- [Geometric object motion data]

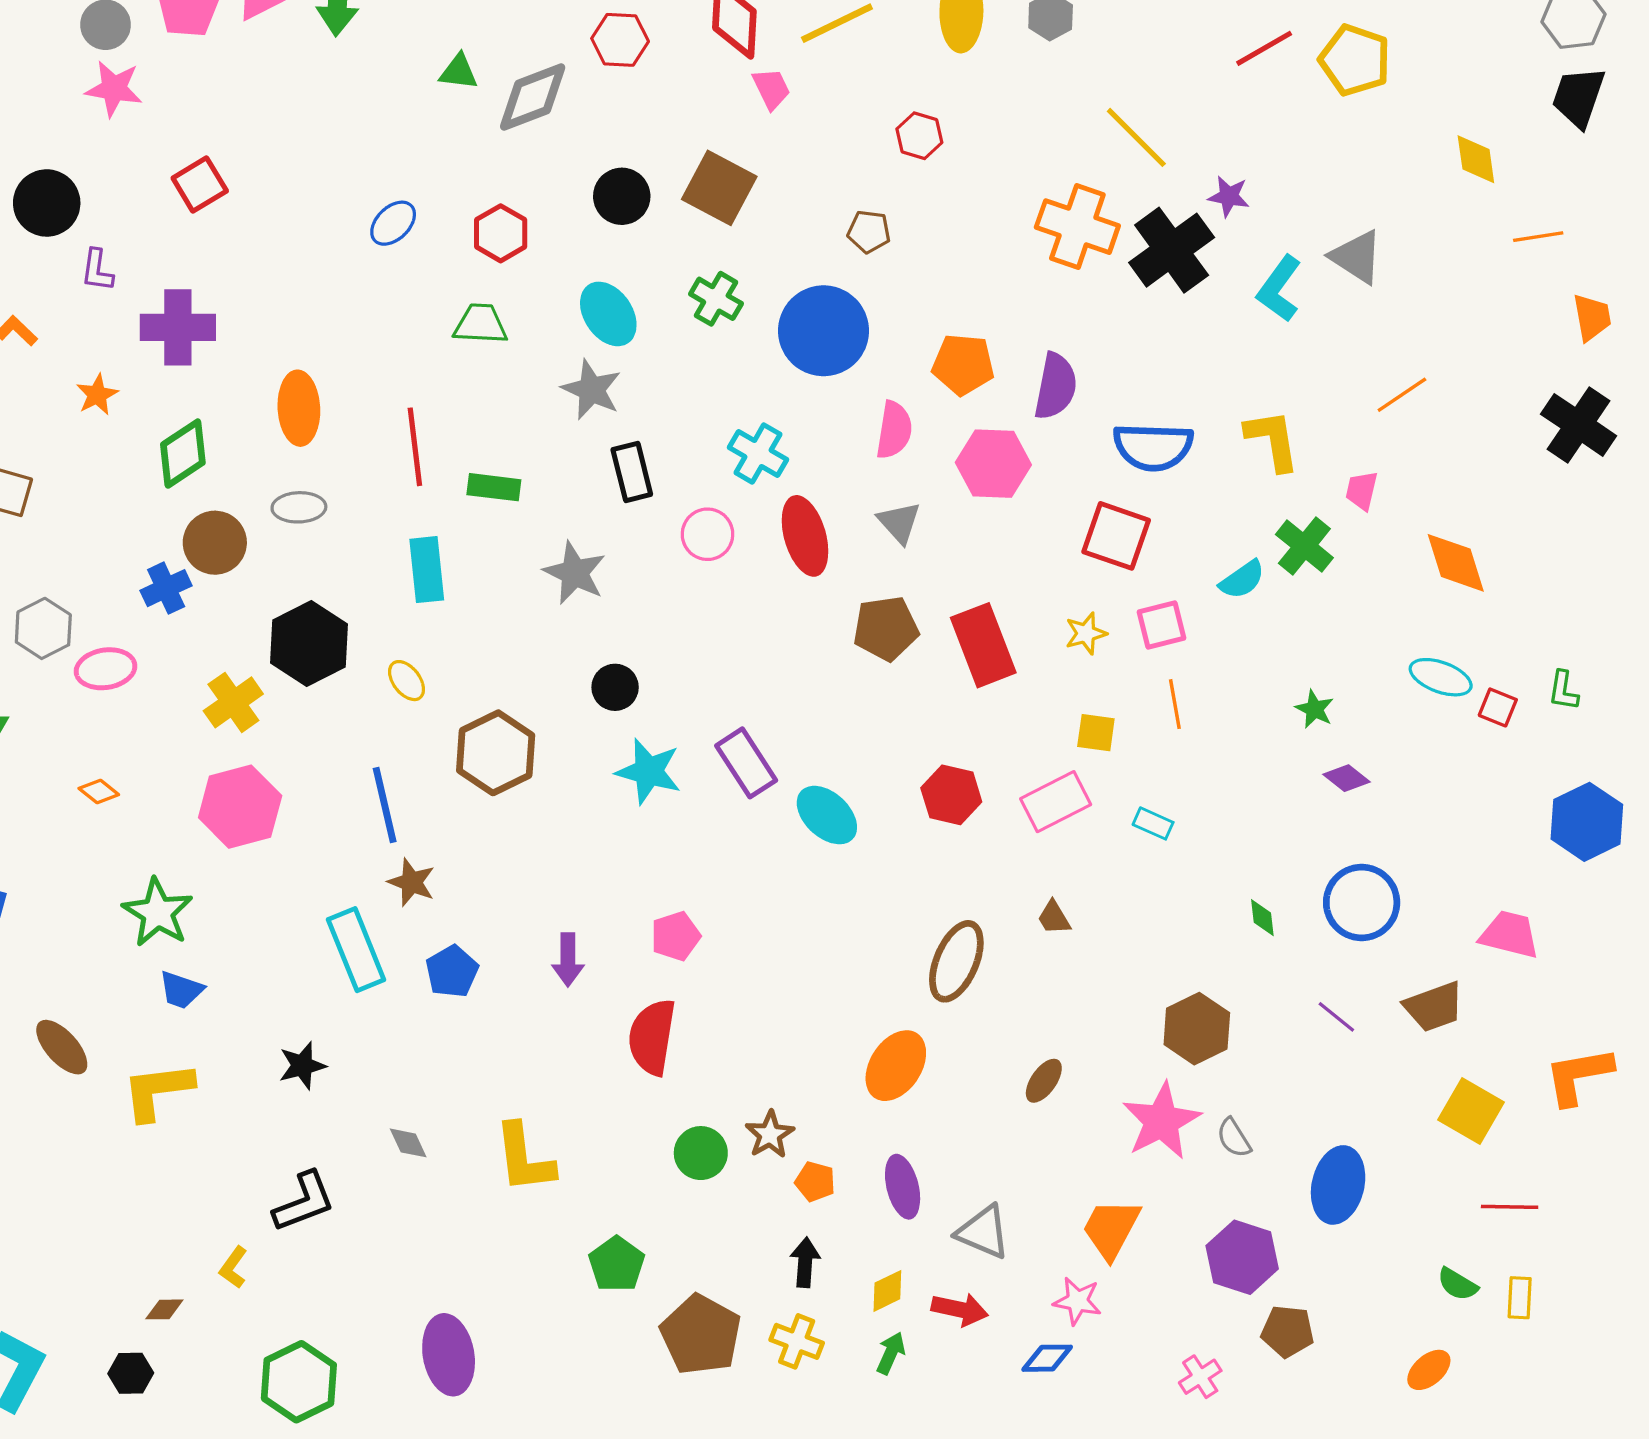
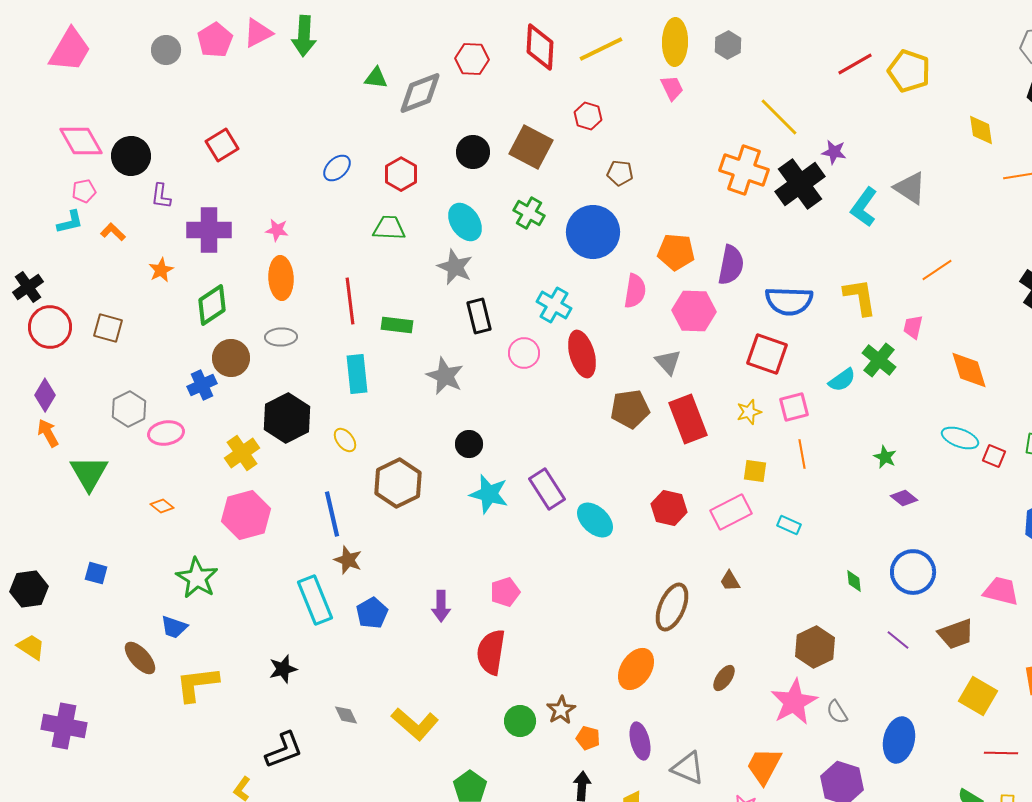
pink star: (114, 89) -> (277, 230), moved, size x0.7
pink trapezoid: (771, 89) -> (672, 88), moved
red hexagon: (919, 136) -> (588, 116), moved
gray triangle: (899, 522) -> (668, 362), moved
blue trapezoid: (181, 990) -> (174, 627), moved
yellow L-shape: (524, 1158) -> (415, 724), turned -42

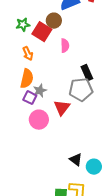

- [TO DO] Find the number of lines in the entries above that hold the string "trapezoid", and write only that number.

- [OUTPUT BELOW] 2